Object transformation records:
== Segment start ==

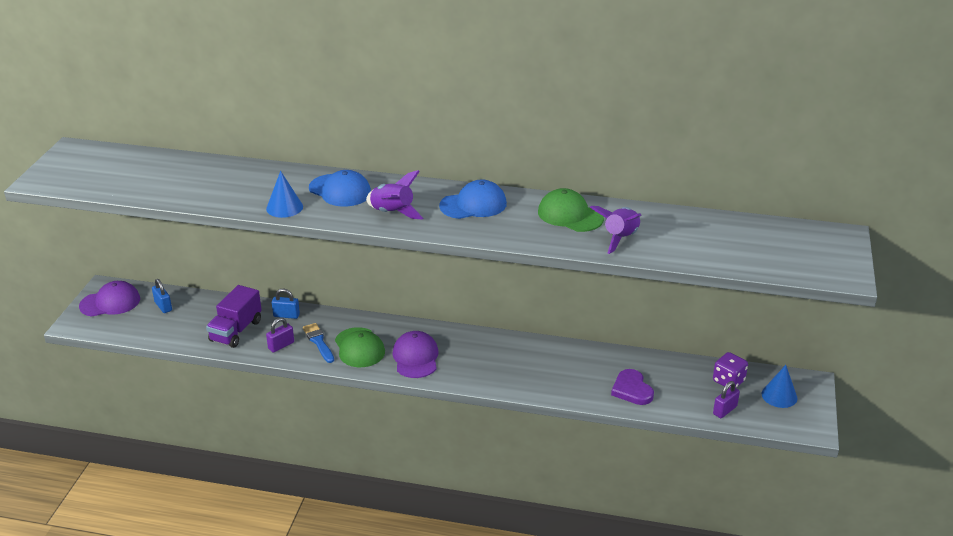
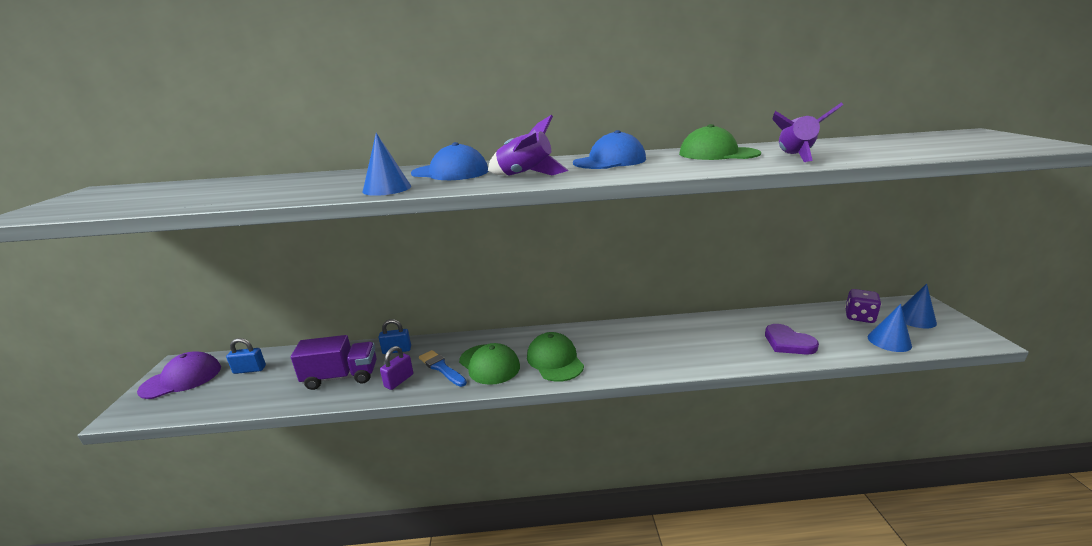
camera: 15 degrees left, 10 degrees down
(163, 306) = (249, 370): blue padlock -> blue padlock turned 45 degrees counterclockwise
(236, 331) = (341, 377): purple truck -> purple truck turned 105 degrees counterclockwise
(415, 357) = (555, 360): purple cap -> green cap
(724, 410) = (889, 341): purple padlock -> blue cone

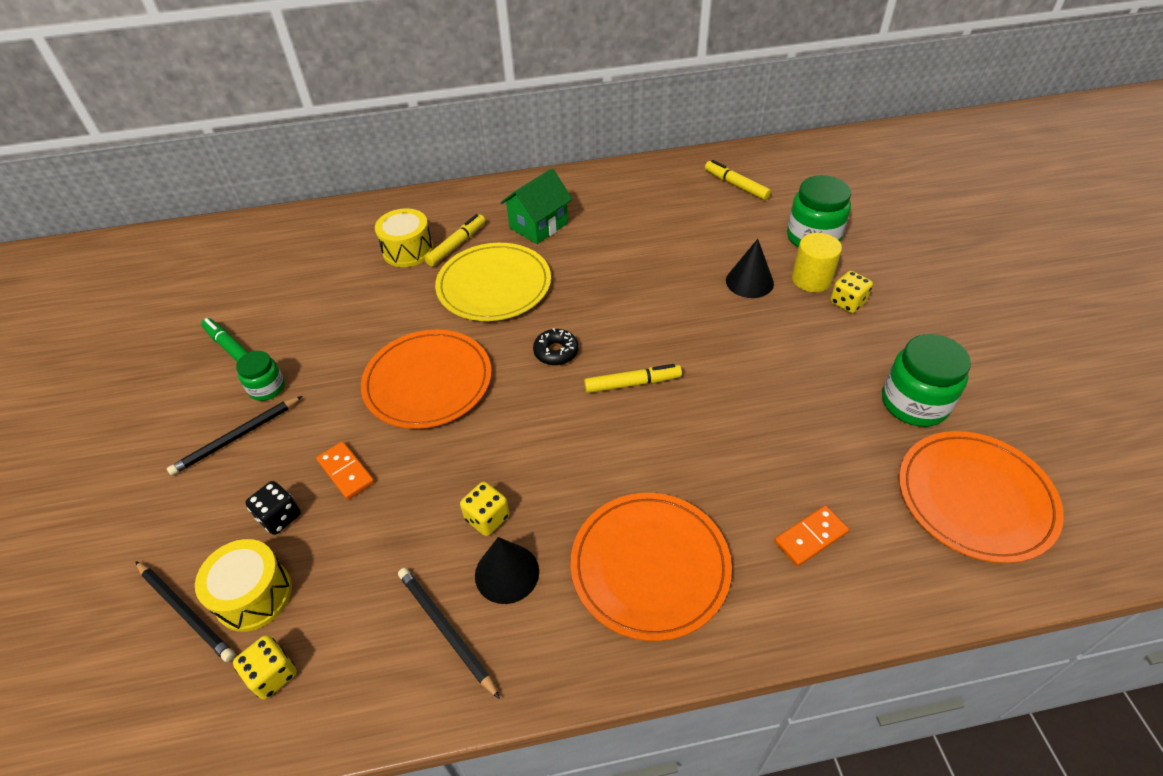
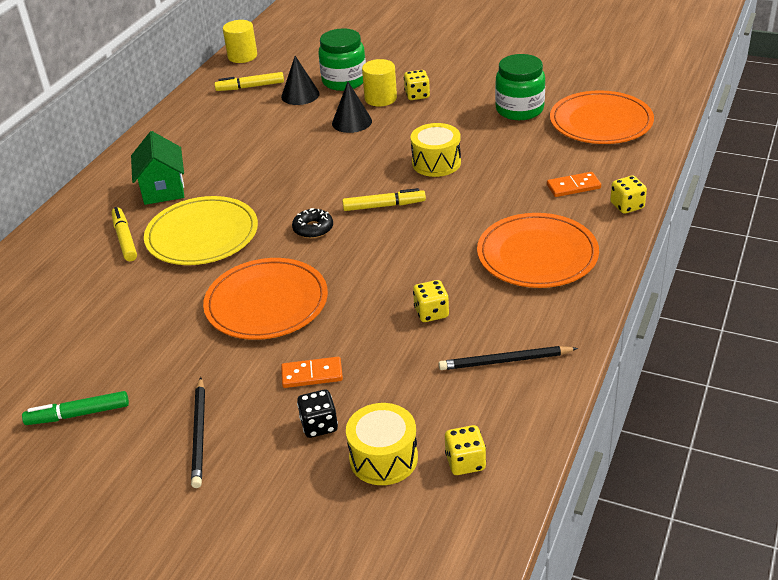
camera: 55 degrees left, 10 degrees down
(186, 611) = (362, 504): black pencil -> none
(267, 388) = (160, 401): green jar -> none
(408, 250) = (92, 268): yellow drum -> yellow drum (436, 163)
(507, 573) = (485, 318): black cone -> black cone (300, 95)
(632, 383) = (384, 206): yellow marker -> yellow marker turned 60 degrees clockwise
(779, 152) = (242, 56): none -> yellow cylinder
(810, 537) = (573, 186): orange domino -> orange domino turned 75 degrees clockwise
(821, 618) = (627, 206): none -> yellow dice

== Segment end ==

Task statement
Whenever the string "purple" shows up in a line above, copy that line.

Completed exercise
(236, 331) = (341, 377): purple truck -> purple truck turned 105 degrees counterclockwise
(415, 357) = (555, 360): purple cap -> green cap
(724, 410) = (889, 341): purple padlock -> blue cone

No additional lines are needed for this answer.